WHAT TO DO —
Leaving the pictures aside, repeat each line below exactly.

----- DATA SECTION

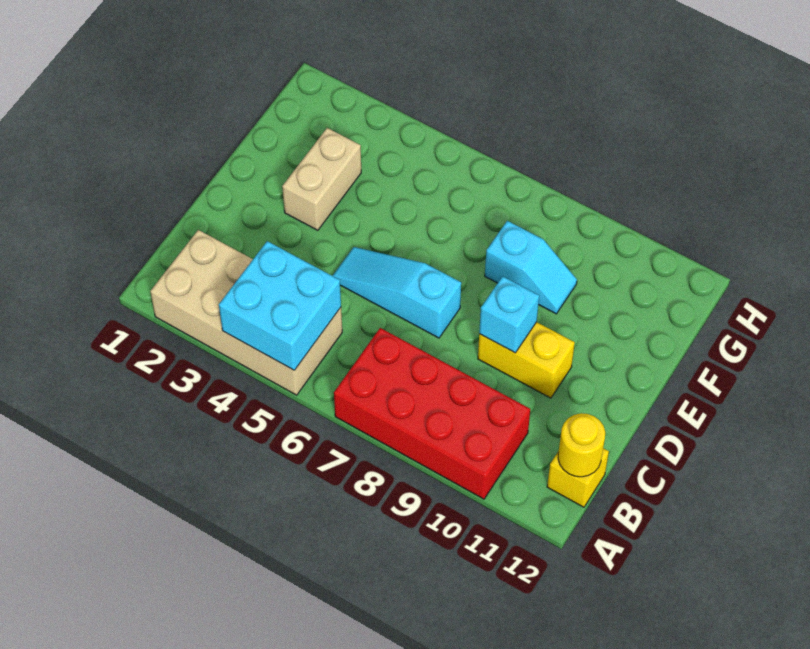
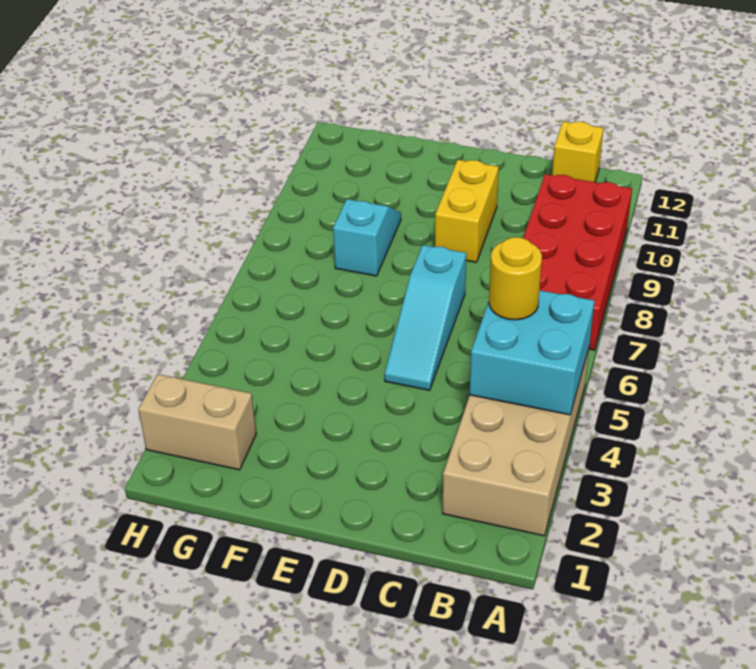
yellow round brick B12 level 2 -> yellow round brick B5 level 3
cyan brick D9 level 2 -> none
tan brick E3:F3 level 1 -> tan brick G2:H2 level 1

----------

TASK OUTPUT —
yellow round brick B12 level 2 -> yellow round brick B5 level 3
cyan brick D9 level 2 -> none
tan brick E3:F3 level 1 -> tan brick G2:H2 level 1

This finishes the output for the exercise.